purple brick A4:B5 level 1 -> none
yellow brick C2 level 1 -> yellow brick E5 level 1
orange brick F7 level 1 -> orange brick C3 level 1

* * *

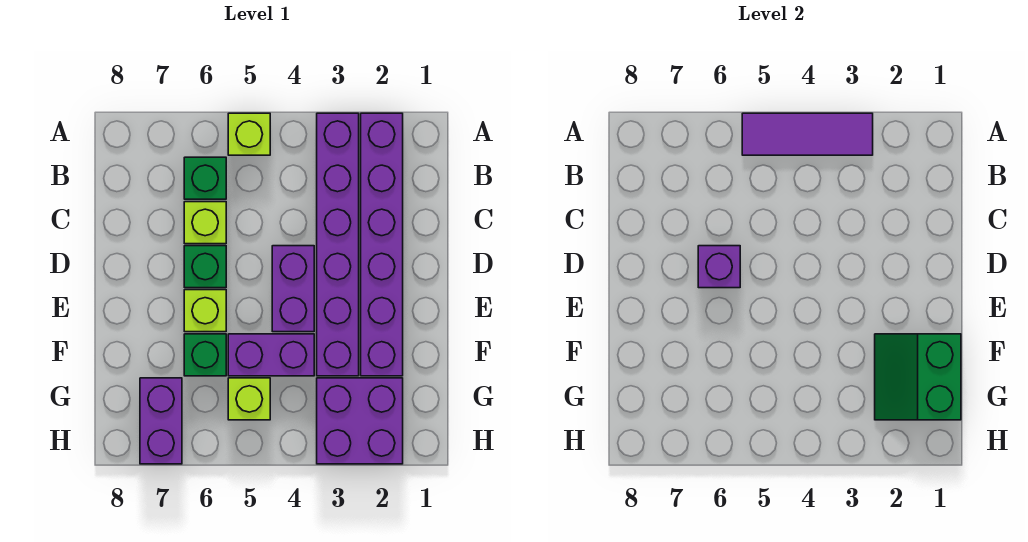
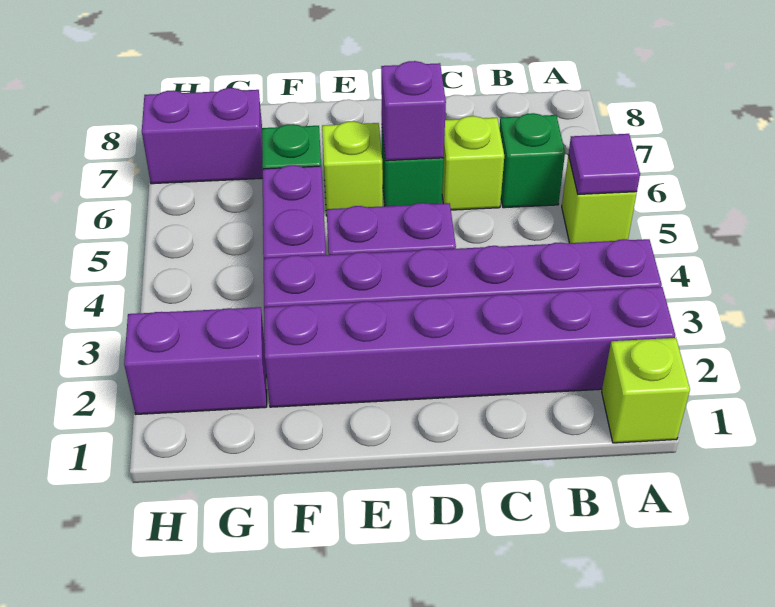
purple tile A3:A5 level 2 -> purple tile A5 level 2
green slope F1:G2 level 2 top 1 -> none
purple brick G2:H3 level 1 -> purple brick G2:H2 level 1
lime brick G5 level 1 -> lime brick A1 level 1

How to complete this task: Would you please write out, exactly and with no other lines, the stretch of the listing above from the line containing "green slope F1:G2 level 2 top 1 -> none" through the line containing "lime brick G5"?

Answer section:
green slope F1:G2 level 2 top 1 -> none
purple brick G2:H3 level 1 -> purple brick G2:H2 level 1
lime brick G5 level 1 -> lime brick A1 level 1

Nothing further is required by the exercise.